- _Task_:
A single number is required: how many lines below include the string "purple".

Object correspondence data
● ● ● ● ● ● ●
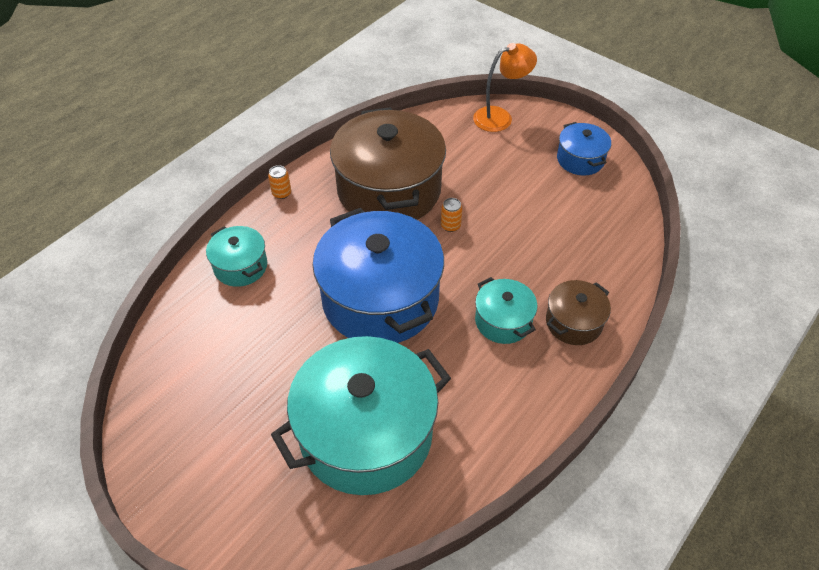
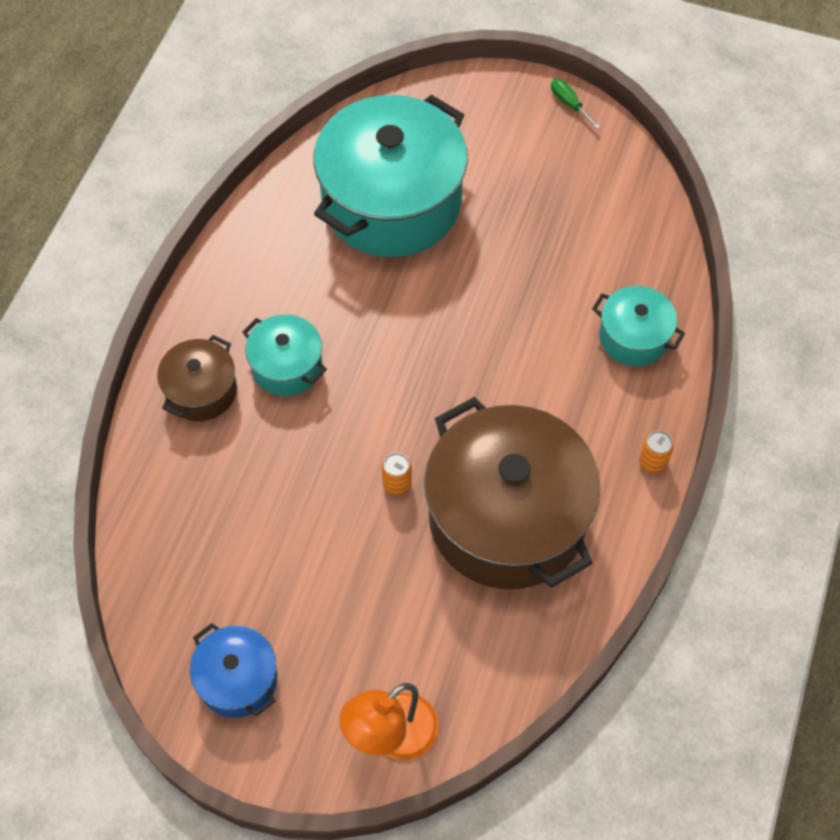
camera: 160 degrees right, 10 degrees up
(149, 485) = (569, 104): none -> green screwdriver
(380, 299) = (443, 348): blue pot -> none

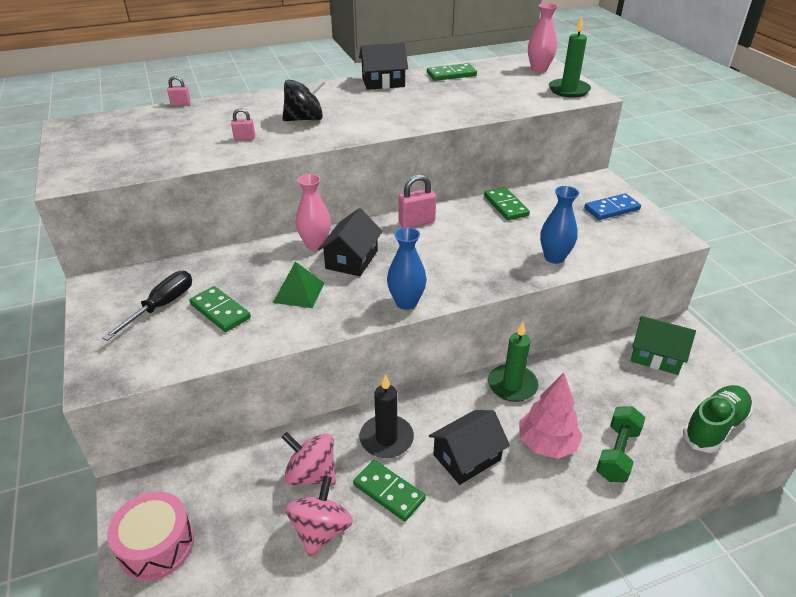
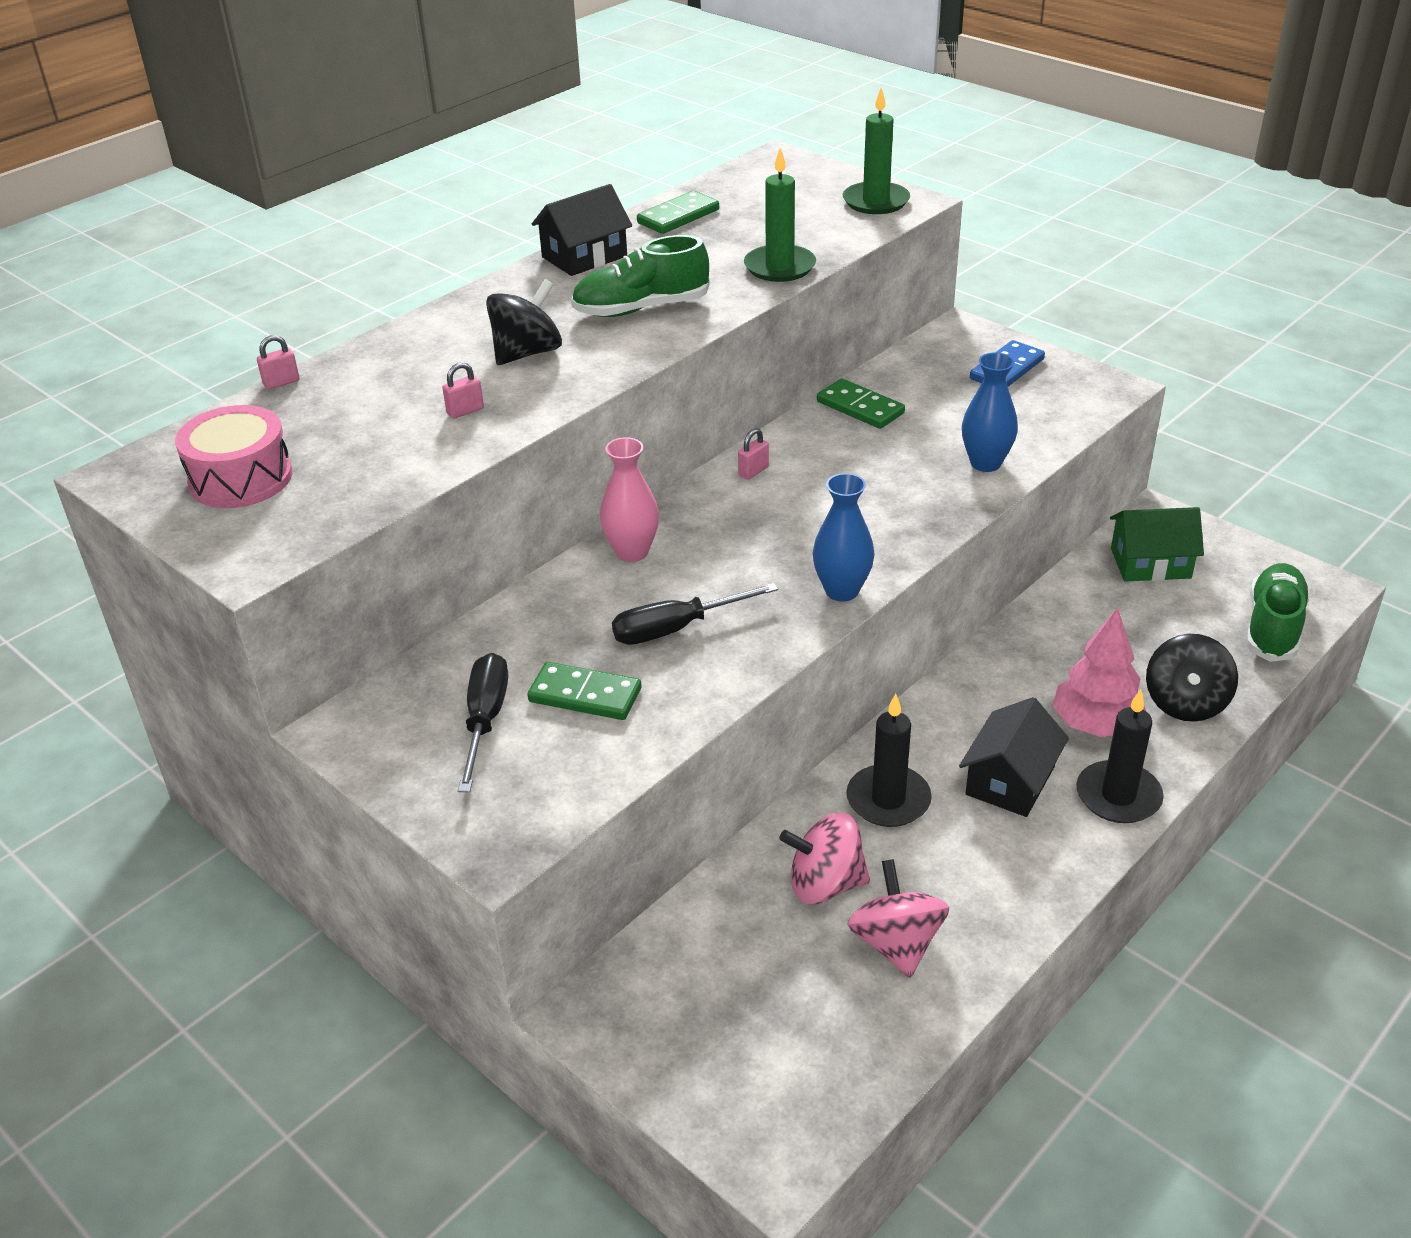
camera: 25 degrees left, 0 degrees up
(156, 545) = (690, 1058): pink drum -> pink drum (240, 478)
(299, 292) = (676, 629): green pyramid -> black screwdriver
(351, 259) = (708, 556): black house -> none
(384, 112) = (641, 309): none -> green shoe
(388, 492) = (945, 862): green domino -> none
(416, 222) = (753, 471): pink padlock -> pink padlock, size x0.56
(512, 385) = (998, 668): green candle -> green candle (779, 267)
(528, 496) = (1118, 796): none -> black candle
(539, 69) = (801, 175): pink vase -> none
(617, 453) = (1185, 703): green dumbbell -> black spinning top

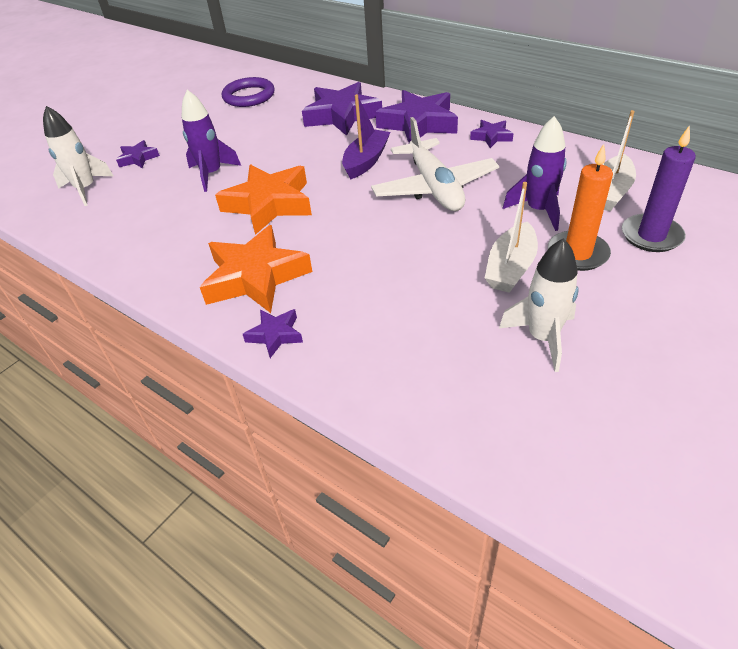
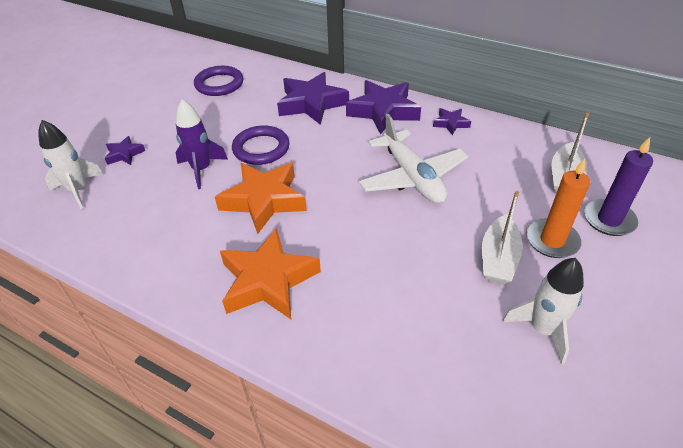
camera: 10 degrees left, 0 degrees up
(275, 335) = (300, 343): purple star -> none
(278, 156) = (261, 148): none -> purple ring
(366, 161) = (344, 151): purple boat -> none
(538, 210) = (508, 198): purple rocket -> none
● ● ● ● ● ● ●
- _Response to this exercise_:
4